# What you are asked to do
Your reply should be the whole listing, copied exactly, with the pictures left out.

# Dataset excerpts

▽

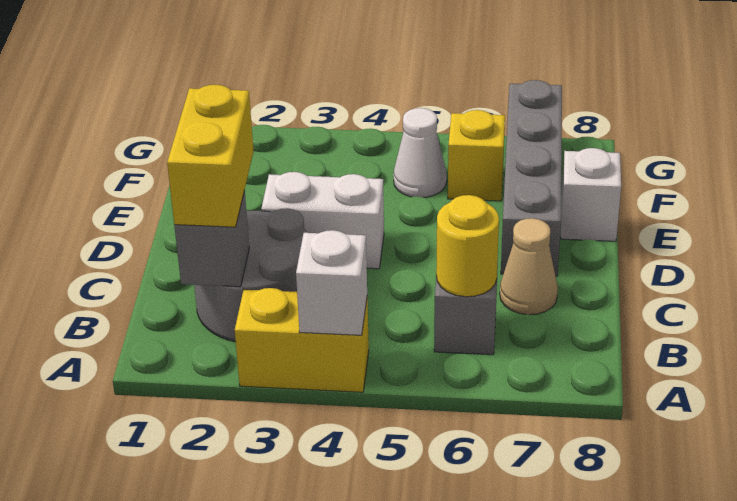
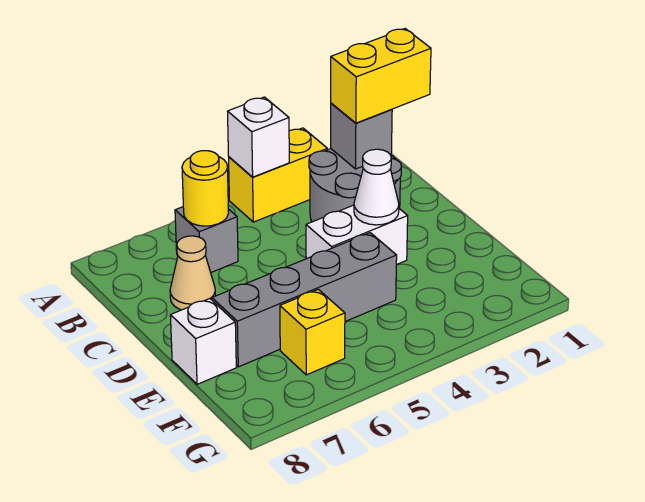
yellow 1x2 brick [167,85,254,227] -> yellow 1x2 brick turned to [331,29,431,123]
grey 1x4 brick [501,80,562,276] -> grey 1x4 brick turned to [212,233,397,367]
white 1x1 cone [394,108,447,197] -> white 1x1 cone moved to [354,149,399,225]

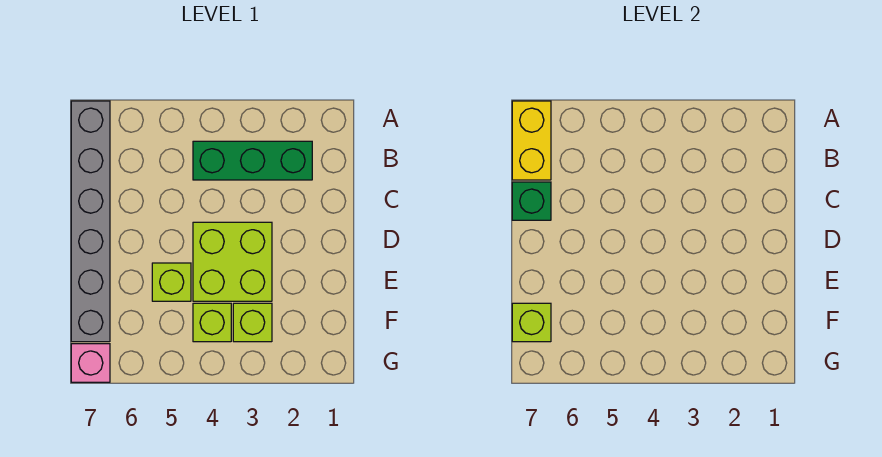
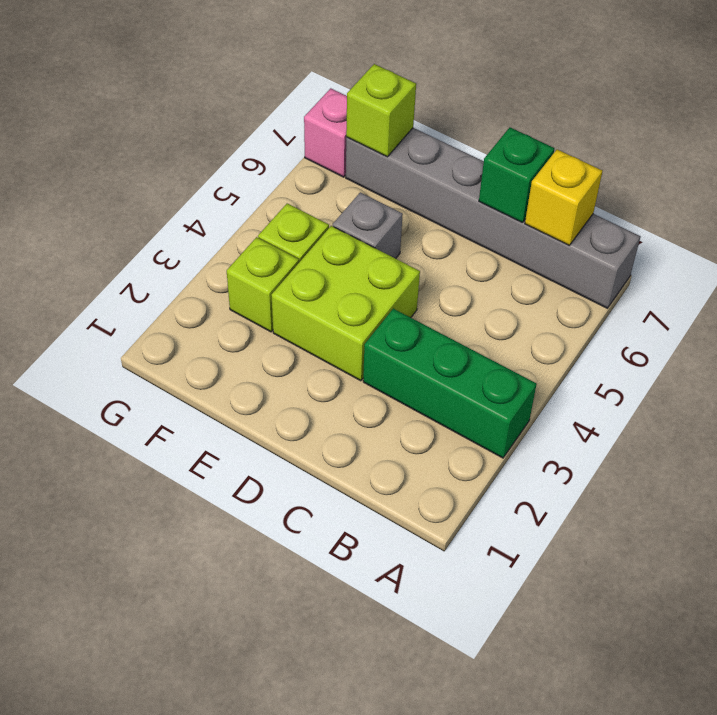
yellow 1x2 brick [512,101,551,180] -> yellow 1x1 brick [525,149,603,245]
green 1x3 brick [193,141,312,180] -> green 1x3 brick turned to [363,309,537,458]
lime 1x1 brick [152,263,191,301] -> grey 1x1 brick [333,192,403,259]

△

# Written response
yellow 1x2 brick [167,85,254,227] -> yellow 1x2 brick turned to [331,29,431,123]
grey 1x4 brick [501,80,562,276] -> grey 1x4 brick turned to [212,233,397,367]
white 1x1 cone [394,108,447,197] -> white 1x1 cone moved to [354,149,399,225]

yellow 1x2 brick [512,101,551,180] -> yellow 1x1 brick [525,149,603,245]
green 1x3 brick [193,141,312,180] -> green 1x3 brick turned to [363,309,537,458]
lime 1x1 brick [152,263,191,301] -> grey 1x1 brick [333,192,403,259]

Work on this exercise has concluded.